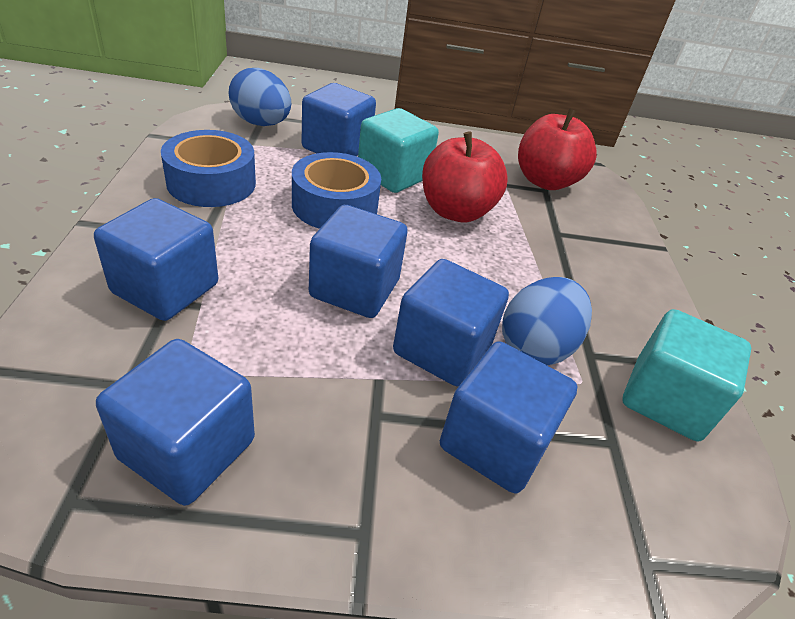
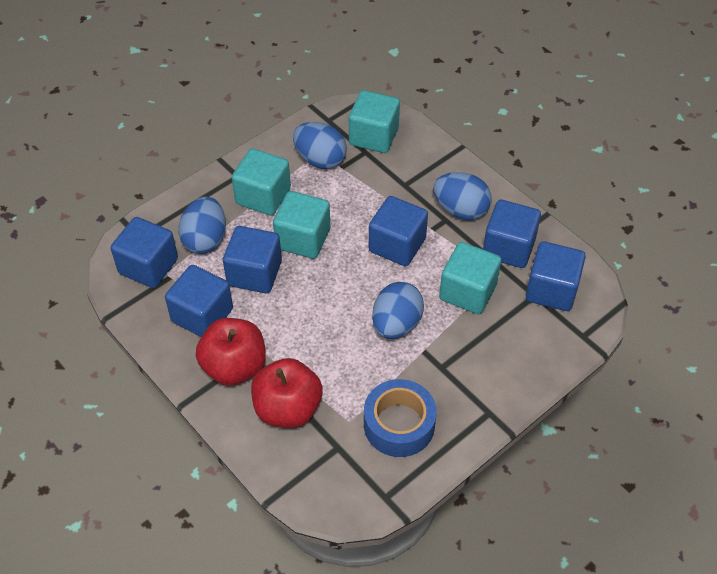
blue egg: 2 -> 4
blue tape: 2 -> 1
turquoise cube: 2 -> 4

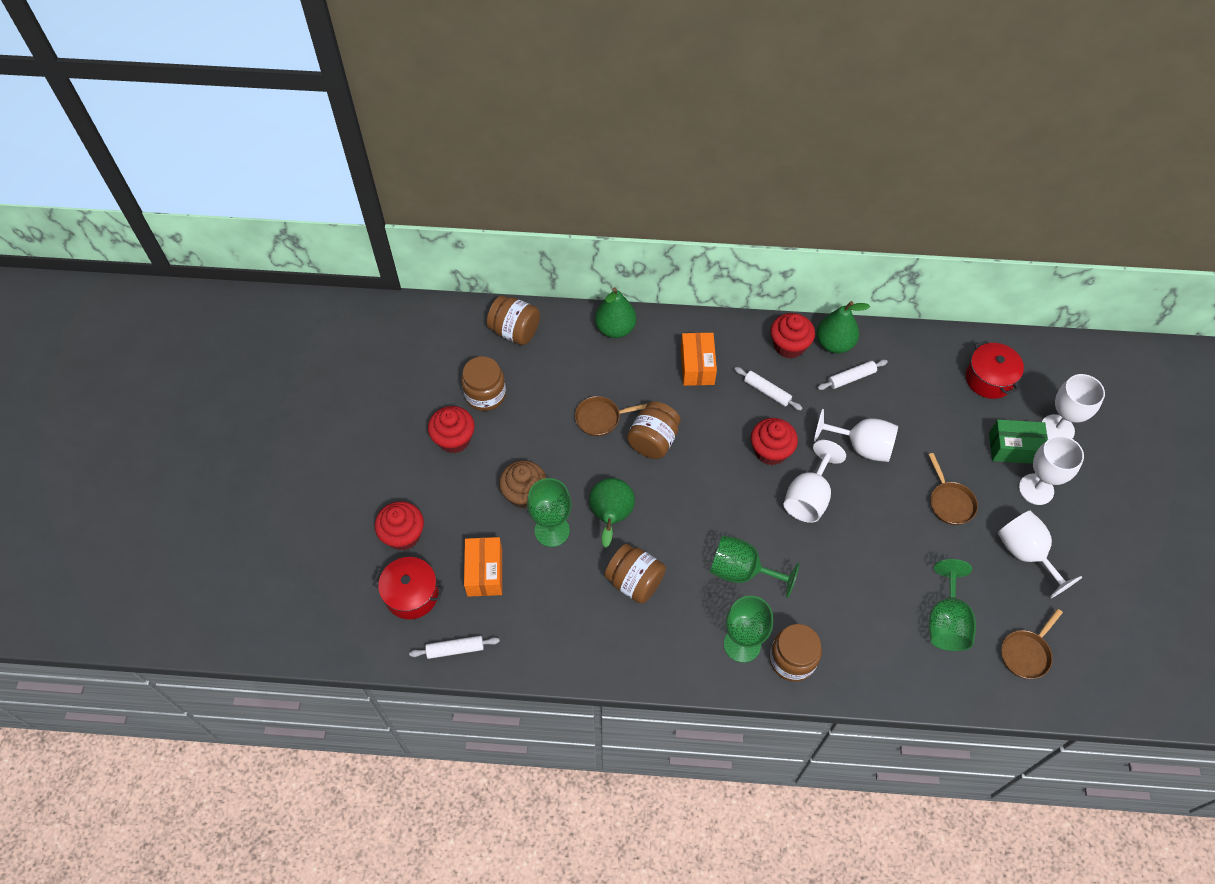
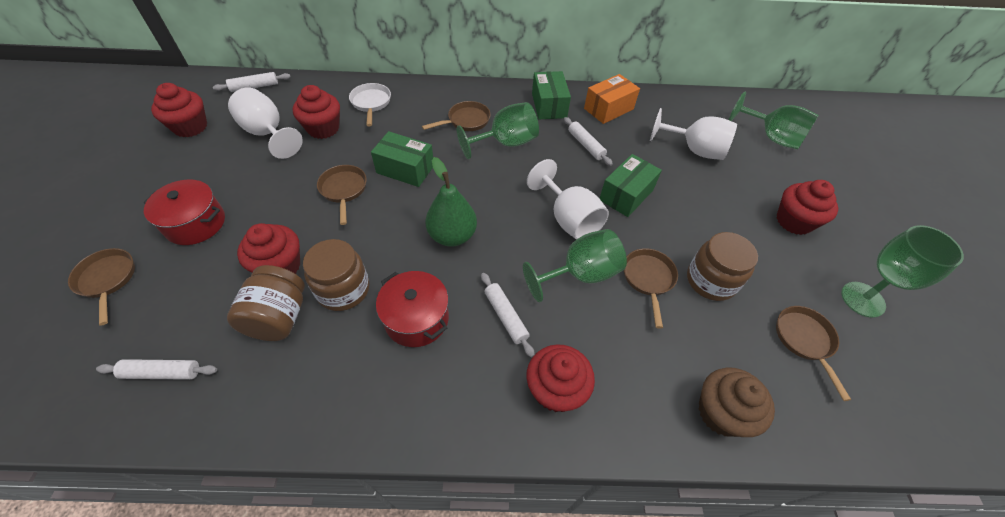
brown jar: 5 -> 3
brown pan: 3 -> 5
green box: 1 -> 3
green pear: 3 -> 1
orange box: 2 -> 1
red cupcake: 4 -> 5
white goblet: 5 -> 3
white pan: 0 -> 1
white rolling pin: 3 -> 4

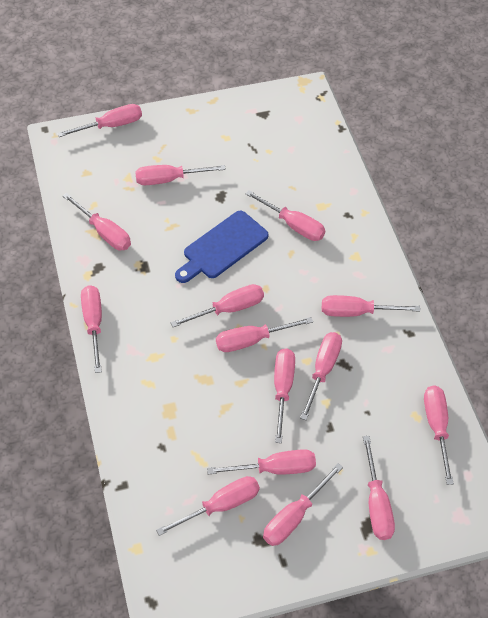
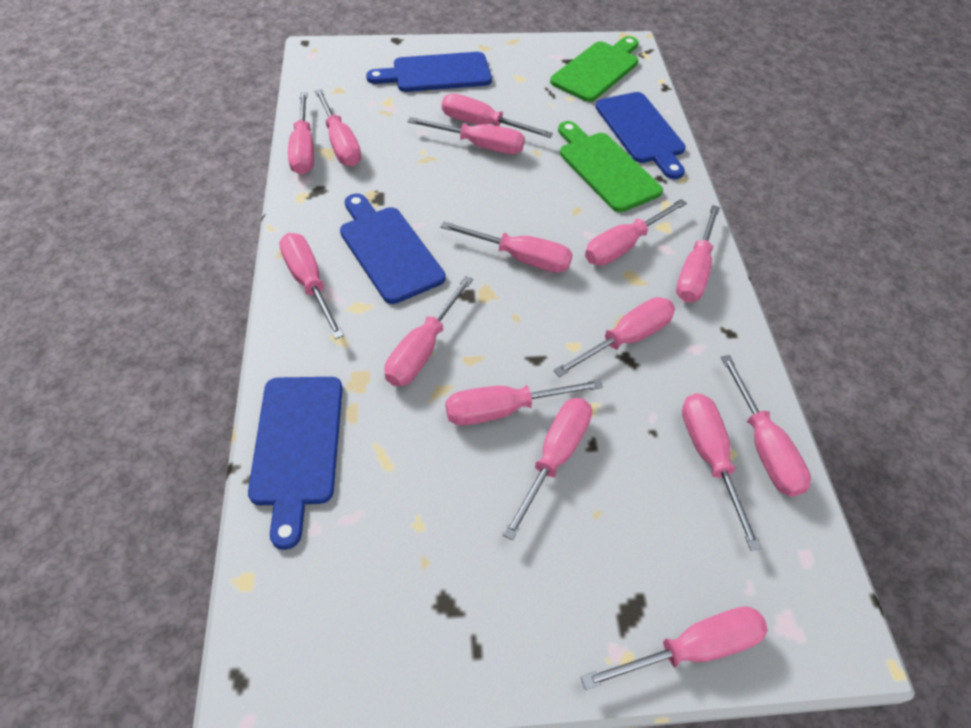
blue cutting board: 1 -> 4
green cutting board: 0 -> 2

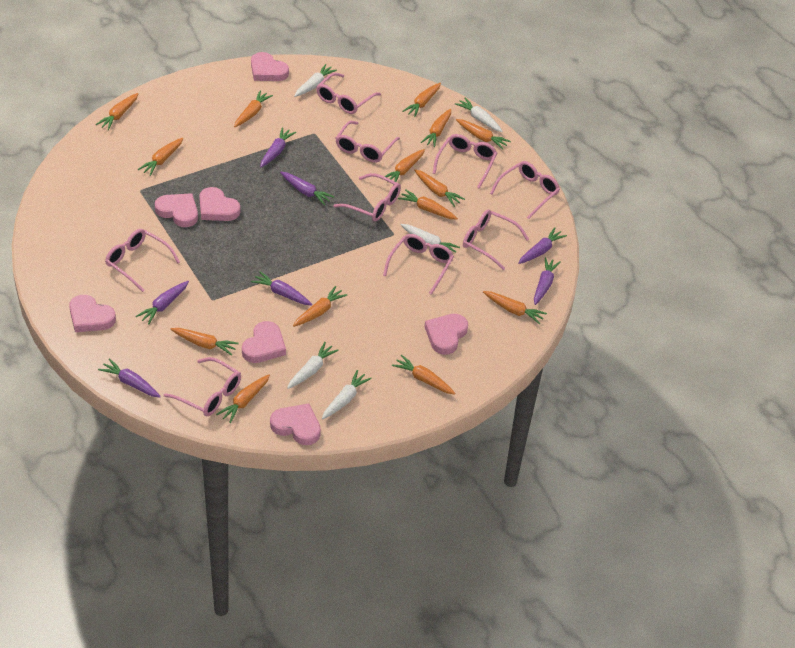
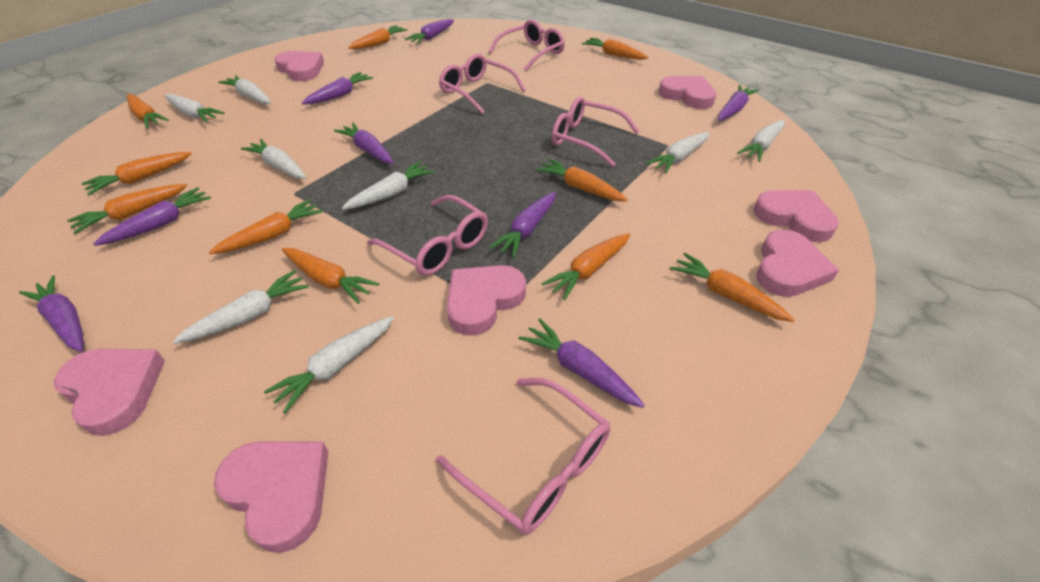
orange carrot: 14 -> 10
pink glasses: 9 -> 5
purple carrot: 7 -> 8
white carrot: 5 -> 8

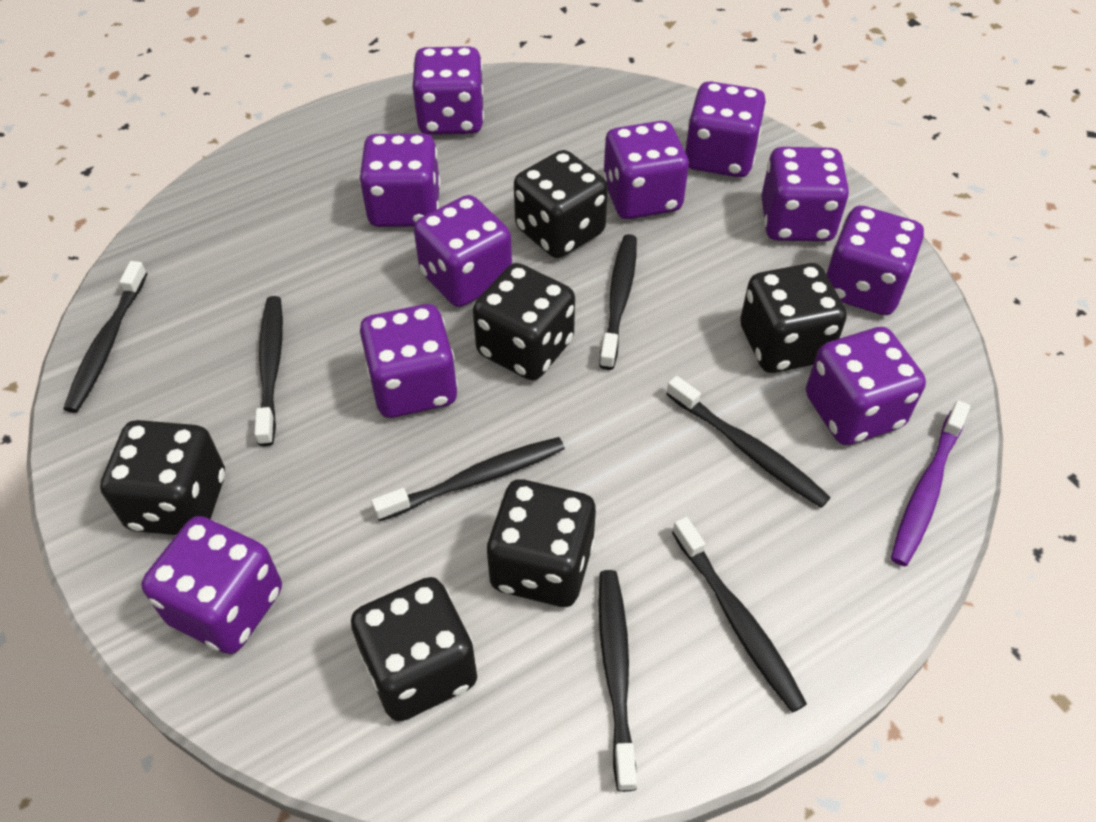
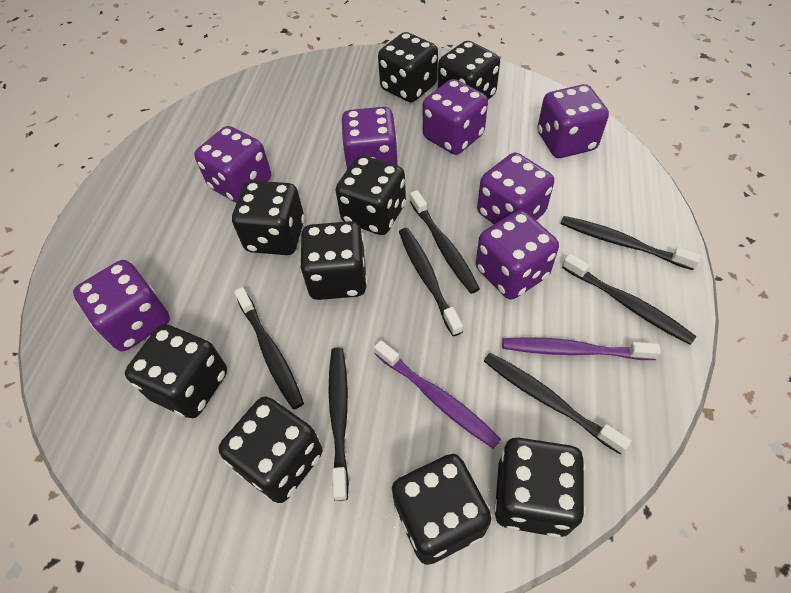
black dice: 6 -> 9
purple dice: 10 -> 7
purple toothbrush: 1 -> 2

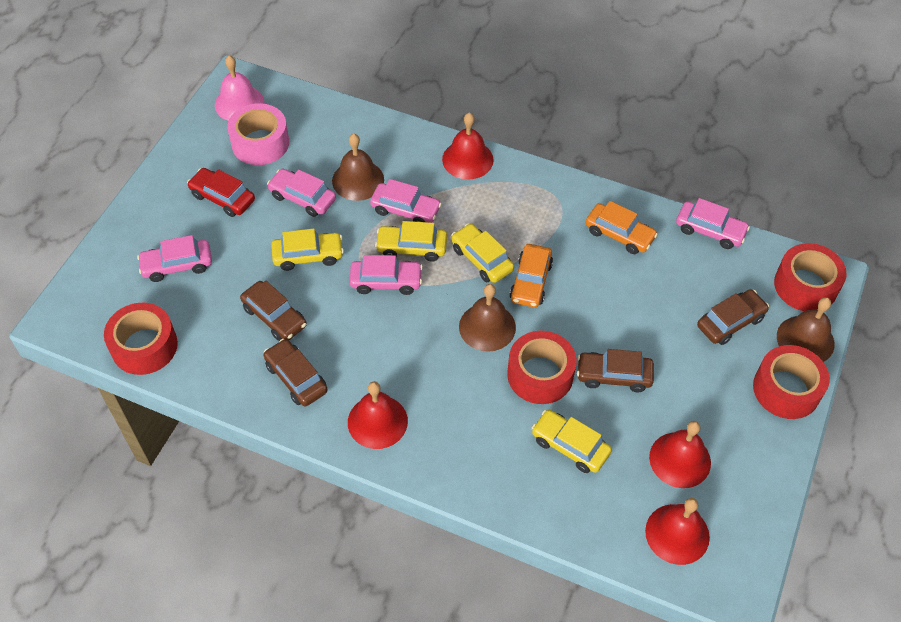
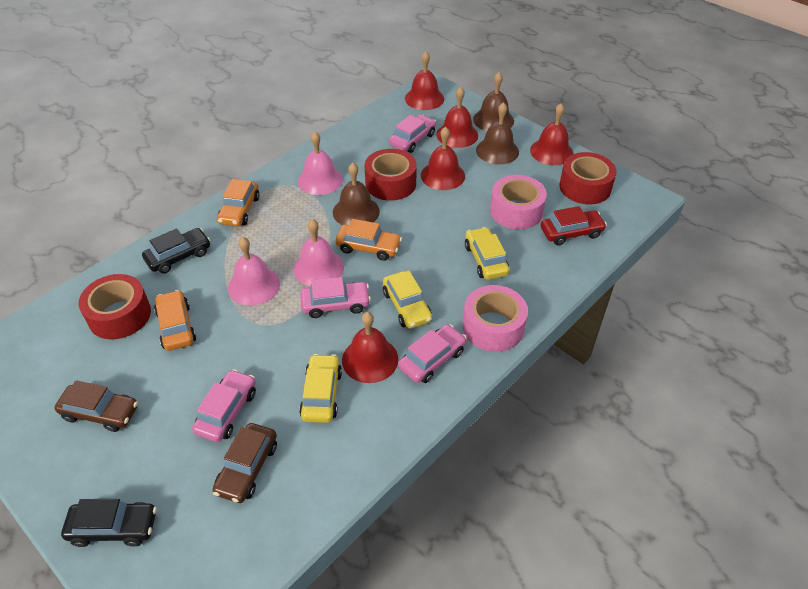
black car: 0 -> 2
brown car: 4 -> 2
orange car: 2 -> 3
pink bell: 1 -> 3
pink car: 5 -> 4
pink tape: 1 -> 2
red bell: 4 -> 5
red tape: 4 -> 3
yellow car: 4 -> 3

ABOUT THIS TASK. Could you retype exactly the lines from the one containing "brown car: 4 -> 2" through the final line of the data above, and no others?

RESULT OF THE TASK.
brown car: 4 -> 2
orange car: 2 -> 3
pink bell: 1 -> 3
pink car: 5 -> 4
pink tape: 1 -> 2
red bell: 4 -> 5
red tape: 4 -> 3
yellow car: 4 -> 3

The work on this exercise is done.